### PROBLEM TO WORK ON
Go from the first line below to the one with "purple bowl: 10 -> 13" and print each line exactly.

Object state change records:
[Start of section]

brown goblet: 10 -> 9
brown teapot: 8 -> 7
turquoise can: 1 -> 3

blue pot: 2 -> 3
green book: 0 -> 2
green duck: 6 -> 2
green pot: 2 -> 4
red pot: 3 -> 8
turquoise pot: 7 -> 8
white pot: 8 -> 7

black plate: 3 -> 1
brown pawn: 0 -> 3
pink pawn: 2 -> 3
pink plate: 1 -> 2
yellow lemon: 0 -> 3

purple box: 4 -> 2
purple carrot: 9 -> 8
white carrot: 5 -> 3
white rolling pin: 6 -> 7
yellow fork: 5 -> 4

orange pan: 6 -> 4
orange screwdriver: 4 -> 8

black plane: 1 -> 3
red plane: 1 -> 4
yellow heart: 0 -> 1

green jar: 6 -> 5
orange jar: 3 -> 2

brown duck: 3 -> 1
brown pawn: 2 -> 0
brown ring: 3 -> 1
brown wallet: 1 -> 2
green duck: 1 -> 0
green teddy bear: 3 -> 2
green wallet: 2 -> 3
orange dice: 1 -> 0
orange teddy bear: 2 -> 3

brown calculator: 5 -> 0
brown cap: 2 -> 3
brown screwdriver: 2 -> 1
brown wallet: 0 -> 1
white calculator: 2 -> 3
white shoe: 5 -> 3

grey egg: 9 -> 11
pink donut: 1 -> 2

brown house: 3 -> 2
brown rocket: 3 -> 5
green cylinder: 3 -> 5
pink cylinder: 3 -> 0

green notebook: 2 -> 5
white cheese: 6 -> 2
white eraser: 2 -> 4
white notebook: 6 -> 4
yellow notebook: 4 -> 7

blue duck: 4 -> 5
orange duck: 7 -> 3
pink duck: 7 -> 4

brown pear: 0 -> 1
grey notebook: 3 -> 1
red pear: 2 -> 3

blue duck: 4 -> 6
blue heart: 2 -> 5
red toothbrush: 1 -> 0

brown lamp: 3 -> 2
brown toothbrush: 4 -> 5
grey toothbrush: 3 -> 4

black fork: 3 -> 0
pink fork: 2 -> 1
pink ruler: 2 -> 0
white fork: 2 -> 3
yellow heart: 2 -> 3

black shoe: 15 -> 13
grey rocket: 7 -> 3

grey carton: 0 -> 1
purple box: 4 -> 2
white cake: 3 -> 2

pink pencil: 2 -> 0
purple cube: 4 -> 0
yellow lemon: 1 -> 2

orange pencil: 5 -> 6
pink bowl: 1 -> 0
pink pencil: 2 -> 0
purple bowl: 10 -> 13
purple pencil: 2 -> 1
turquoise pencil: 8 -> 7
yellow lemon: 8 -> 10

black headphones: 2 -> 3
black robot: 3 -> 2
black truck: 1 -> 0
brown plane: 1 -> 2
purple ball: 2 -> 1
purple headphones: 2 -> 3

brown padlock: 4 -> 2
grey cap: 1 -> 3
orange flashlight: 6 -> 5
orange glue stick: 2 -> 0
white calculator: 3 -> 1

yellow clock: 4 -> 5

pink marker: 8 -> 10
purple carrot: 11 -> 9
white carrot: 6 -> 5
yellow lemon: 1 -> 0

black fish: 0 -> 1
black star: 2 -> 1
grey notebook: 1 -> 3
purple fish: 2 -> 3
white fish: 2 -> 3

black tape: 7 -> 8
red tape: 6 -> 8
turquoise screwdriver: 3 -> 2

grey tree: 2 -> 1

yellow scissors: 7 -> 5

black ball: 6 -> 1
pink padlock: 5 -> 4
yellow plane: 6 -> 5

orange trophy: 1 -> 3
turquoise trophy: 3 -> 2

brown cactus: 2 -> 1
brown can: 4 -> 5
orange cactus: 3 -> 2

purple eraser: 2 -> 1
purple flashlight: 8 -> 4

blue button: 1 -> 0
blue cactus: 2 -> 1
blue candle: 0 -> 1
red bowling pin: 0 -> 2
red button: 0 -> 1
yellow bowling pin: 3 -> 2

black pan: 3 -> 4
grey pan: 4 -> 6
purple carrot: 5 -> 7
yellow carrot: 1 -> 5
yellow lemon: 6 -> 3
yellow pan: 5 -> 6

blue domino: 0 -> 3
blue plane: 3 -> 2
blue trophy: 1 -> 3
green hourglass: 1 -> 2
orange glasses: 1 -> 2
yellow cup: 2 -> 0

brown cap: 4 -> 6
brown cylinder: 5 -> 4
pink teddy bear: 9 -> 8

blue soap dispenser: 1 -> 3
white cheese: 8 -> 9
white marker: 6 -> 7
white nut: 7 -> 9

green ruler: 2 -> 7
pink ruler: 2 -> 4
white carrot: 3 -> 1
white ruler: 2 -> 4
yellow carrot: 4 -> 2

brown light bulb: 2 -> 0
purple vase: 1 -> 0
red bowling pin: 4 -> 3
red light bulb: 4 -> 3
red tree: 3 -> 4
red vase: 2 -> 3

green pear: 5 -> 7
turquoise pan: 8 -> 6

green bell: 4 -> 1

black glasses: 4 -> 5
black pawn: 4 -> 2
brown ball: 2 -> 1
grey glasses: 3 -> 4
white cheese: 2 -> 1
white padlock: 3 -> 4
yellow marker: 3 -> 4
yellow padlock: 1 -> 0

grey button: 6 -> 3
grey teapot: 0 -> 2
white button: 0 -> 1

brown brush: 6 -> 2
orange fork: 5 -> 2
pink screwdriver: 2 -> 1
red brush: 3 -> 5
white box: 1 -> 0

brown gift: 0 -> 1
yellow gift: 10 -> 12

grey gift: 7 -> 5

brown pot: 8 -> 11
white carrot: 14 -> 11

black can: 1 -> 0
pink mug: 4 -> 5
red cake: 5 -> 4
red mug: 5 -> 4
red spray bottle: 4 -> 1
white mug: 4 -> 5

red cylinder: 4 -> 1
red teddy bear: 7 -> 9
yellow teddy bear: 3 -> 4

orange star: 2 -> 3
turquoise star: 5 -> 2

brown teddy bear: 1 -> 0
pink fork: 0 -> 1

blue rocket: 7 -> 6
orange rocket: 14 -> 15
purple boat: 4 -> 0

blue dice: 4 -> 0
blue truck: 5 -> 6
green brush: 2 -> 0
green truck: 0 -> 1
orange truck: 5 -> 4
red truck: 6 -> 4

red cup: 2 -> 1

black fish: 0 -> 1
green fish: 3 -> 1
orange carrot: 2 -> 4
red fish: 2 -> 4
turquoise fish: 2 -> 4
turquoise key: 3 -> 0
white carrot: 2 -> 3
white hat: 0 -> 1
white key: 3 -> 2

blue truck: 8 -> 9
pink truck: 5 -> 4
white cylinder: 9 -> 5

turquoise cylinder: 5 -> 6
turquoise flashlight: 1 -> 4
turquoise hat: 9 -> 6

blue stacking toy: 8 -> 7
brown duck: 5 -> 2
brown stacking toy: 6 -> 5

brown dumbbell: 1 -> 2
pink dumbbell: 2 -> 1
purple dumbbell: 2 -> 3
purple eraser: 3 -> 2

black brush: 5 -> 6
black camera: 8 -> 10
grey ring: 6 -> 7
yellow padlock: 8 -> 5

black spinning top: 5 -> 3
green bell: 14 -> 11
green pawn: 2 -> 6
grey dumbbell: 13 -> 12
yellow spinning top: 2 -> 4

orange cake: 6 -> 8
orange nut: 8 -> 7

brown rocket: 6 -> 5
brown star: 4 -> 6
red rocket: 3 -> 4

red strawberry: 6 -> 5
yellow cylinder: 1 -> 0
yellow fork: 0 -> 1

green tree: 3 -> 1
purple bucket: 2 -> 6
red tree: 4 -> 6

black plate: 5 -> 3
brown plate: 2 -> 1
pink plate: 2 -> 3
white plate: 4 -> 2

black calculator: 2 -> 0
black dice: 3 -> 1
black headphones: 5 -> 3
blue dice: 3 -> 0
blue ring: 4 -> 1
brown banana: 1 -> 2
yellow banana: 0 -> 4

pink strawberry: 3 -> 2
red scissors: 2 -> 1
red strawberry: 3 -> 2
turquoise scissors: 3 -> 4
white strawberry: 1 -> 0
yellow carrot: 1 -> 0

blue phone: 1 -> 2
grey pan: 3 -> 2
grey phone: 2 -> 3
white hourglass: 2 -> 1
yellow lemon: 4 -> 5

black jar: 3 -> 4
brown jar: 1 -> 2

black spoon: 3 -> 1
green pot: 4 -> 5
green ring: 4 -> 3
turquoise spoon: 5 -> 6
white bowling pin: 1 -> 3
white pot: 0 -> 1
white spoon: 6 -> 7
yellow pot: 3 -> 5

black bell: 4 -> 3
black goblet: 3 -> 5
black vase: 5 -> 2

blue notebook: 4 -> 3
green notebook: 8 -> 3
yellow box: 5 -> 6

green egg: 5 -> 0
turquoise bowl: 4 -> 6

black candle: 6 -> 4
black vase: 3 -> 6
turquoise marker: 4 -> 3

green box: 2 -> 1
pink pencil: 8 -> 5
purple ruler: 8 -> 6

[End of section]

### RESPONSE AREA
brown goblet: 10 -> 9
brown teapot: 8 -> 7
turquoise can: 1 -> 3

blue pot: 2 -> 3
green book: 0 -> 2
green duck: 6 -> 2
green pot: 2 -> 4
red pot: 3 -> 8
turquoise pot: 7 -> 8
white pot: 8 -> 7

black plate: 3 -> 1
brown pawn: 0 -> 3
pink pawn: 2 -> 3
pink plate: 1 -> 2
yellow lemon: 0 -> 3

purple box: 4 -> 2
purple carrot: 9 -> 8
white carrot: 5 -> 3
white rolling pin: 6 -> 7
yellow fork: 5 -> 4

orange pan: 6 -> 4
orange screwdriver: 4 -> 8

black plane: 1 -> 3
red plane: 1 -> 4
yellow heart: 0 -> 1

green jar: 6 -> 5
orange jar: 3 -> 2

brown duck: 3 -> 1
brown pawn: 2 -> 0
brown ring: 3 -> 1
brown wallet: 1 -> 2
green duck: 1 -> 0
green teddy bear: 3 -> 2
green wallet: 2 -> 3
orange dice: 1 -> 0
orange teddy bear: 2 -> 3

brown calculator: 5 -> 0
brown cap: 2 -> 3
brown screwdriver: 2 -> 1
brown wallet: 0 -> 1
white calculator: 2 -> 3
white shoe: 5 -> 3

grey egg: 9 -> 11
pink donut: 1 -> 2

brown house: 3 -> 2
brown rocket: 3 -> 5
green cylinder: 3 -> 5
pink cylinder: 3 -> 0

green notebook: 2 -> 5
white cheese: 6 -> 2
white eraser: 2 -> 4
white notebook: 6 -> 4
yellow notebook: 4 -> 7

blue duck: 4 -> 5
orange duck: 7 -> 3
pink duck: 7 -> 4

brown pear: 0 -> 1
grey notebook: 3 -> 1
red pear: 2 -> 3

blue duck: 4 -> 6
blue heart: 2 -> 5
red toothbrush: 1 -> 0

brown lamp: 3 -> 2
brown toothbrush: 4 -> 5
grey toothbrush: 3 -> 4

black fork: 3 -> 0
pink fork: 2 -> 1
pink ruler: 2 -> 0
white fork: 2 -> 3
yellow heart: 2 -> 3

black shoe: 15 -> 13
grey rocket: 7 -> 3

grey carton: 0 -> 1
purple box: 4 -> 2
white cake: 3 -> 2

pink pencil: 2 -> 0
purple cube: 4 -> 0
yellow lemon: 1 -> 2

orange pencil: 5 -> 6
pink bowl: 1 -> 0
pink pencil: 2 -> 0
purple bowl: 10 -> 13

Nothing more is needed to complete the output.